YOUR INSTRUCTIONS: From the items below, extract the stretch from the line containing "Question: Based on their relative" through the line containing "Question: Is translucent", reproducing each line verbatim.

Scene geometry reasoning data:
= = = =

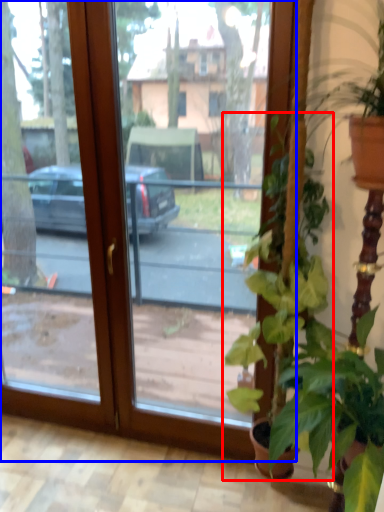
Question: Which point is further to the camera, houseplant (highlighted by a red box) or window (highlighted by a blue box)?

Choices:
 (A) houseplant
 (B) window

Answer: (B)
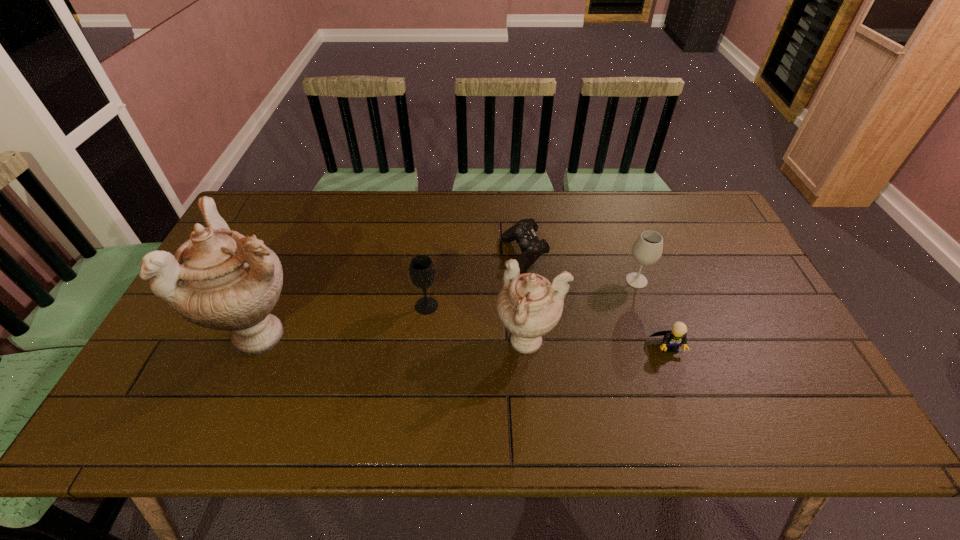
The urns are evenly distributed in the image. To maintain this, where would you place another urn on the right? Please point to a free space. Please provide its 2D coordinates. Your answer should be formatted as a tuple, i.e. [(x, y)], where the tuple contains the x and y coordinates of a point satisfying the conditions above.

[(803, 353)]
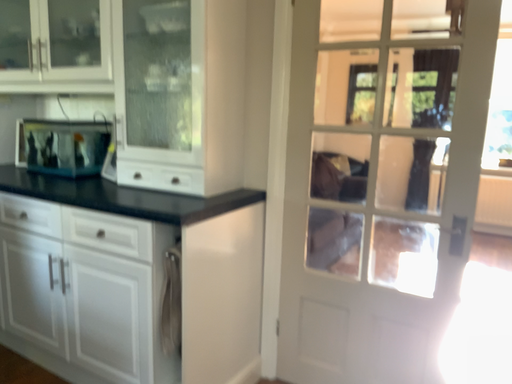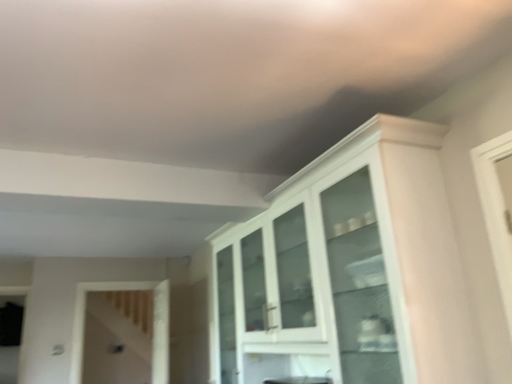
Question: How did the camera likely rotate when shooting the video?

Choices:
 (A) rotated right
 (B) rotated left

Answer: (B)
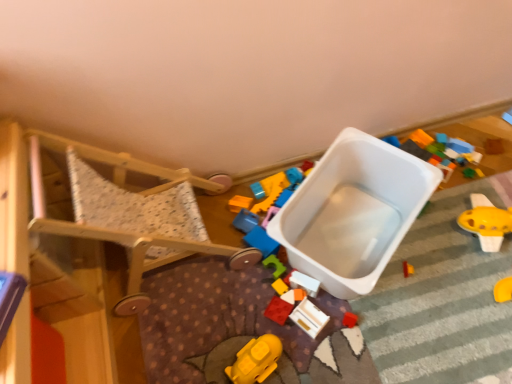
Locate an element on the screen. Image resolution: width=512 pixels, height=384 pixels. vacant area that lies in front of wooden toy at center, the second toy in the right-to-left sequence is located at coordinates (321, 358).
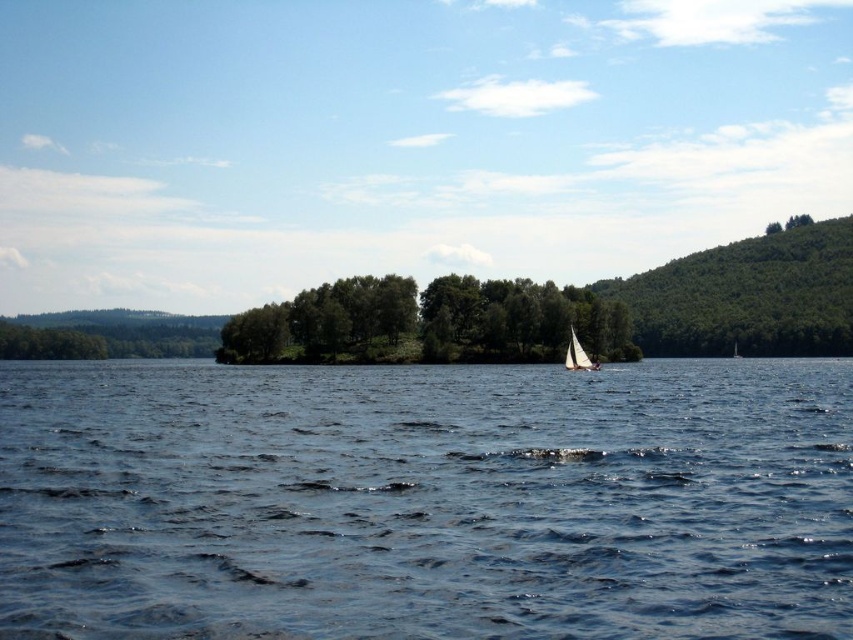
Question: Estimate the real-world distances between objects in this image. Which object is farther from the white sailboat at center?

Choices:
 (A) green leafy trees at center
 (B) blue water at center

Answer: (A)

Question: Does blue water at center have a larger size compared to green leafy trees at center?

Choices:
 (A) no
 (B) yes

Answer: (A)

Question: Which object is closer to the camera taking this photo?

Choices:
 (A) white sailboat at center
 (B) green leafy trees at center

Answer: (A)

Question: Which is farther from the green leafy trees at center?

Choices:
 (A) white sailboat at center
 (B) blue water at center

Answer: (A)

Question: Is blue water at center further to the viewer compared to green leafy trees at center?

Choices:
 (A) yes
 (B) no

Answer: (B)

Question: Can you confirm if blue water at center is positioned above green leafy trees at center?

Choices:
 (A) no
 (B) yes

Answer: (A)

= = = =

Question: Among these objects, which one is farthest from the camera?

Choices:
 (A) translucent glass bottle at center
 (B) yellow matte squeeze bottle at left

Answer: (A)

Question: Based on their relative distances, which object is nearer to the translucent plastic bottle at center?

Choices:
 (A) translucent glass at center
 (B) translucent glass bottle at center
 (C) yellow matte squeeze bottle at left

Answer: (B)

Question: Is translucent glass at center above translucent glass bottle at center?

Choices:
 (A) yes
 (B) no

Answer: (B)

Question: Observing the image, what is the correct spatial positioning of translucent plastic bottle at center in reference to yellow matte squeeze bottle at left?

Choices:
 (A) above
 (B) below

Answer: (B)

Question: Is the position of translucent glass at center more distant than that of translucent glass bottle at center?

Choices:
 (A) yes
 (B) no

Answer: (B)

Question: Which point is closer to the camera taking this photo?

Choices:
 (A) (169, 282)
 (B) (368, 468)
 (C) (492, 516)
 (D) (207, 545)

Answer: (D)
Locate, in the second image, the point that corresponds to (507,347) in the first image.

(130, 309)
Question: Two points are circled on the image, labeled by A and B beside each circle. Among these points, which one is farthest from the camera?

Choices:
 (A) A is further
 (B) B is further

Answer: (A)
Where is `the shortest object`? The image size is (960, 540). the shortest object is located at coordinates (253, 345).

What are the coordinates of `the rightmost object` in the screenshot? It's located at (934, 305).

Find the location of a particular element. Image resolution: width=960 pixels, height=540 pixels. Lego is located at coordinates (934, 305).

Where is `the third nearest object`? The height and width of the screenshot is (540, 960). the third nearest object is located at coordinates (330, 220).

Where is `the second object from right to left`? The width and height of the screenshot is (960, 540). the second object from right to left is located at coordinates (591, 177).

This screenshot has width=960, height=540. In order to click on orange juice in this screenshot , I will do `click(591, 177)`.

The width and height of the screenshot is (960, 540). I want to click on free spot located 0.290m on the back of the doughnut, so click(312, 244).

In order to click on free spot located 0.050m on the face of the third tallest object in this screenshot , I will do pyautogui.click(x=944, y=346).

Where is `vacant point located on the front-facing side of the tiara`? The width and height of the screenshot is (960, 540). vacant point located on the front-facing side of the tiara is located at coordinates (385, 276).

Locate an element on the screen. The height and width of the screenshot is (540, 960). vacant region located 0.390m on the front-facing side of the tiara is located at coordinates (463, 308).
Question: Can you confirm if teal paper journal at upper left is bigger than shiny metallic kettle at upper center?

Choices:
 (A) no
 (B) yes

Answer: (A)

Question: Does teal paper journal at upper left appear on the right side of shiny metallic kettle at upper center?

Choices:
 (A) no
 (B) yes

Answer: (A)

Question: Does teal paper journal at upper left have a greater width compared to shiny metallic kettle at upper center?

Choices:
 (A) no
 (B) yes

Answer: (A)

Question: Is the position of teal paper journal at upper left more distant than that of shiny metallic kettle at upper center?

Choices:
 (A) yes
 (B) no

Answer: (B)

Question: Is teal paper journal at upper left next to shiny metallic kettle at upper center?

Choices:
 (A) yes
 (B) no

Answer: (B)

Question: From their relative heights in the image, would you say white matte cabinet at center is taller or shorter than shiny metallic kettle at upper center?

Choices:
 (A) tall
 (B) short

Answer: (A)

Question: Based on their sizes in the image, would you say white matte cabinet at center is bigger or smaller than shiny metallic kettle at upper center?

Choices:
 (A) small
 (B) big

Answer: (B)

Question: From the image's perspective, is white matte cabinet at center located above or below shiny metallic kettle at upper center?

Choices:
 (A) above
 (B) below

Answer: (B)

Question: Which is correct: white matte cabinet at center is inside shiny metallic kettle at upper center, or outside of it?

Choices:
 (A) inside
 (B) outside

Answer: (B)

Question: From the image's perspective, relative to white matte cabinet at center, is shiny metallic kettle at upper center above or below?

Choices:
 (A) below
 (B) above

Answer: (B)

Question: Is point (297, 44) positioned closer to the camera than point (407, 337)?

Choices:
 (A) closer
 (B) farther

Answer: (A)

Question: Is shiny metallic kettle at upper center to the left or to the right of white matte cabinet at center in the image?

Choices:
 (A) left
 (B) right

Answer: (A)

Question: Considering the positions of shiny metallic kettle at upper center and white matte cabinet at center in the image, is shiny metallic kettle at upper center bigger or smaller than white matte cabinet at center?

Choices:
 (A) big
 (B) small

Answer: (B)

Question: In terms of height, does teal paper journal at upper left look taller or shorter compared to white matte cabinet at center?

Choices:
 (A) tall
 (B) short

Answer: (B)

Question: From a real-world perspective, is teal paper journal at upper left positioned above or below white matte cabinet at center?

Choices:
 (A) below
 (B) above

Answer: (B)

= = = =

TASK SOLUTION:
Question: Based on their relative distances, which object is nearer to the translucent plastic bottle at center?

Choices:
 (A) translucent glass at center
 (B) translucent glass bottle at center
 (C) yellow matte squeeze bottle at left

Answer: (B)

Question: Is translucent glass at center above translucent glass bottle at center?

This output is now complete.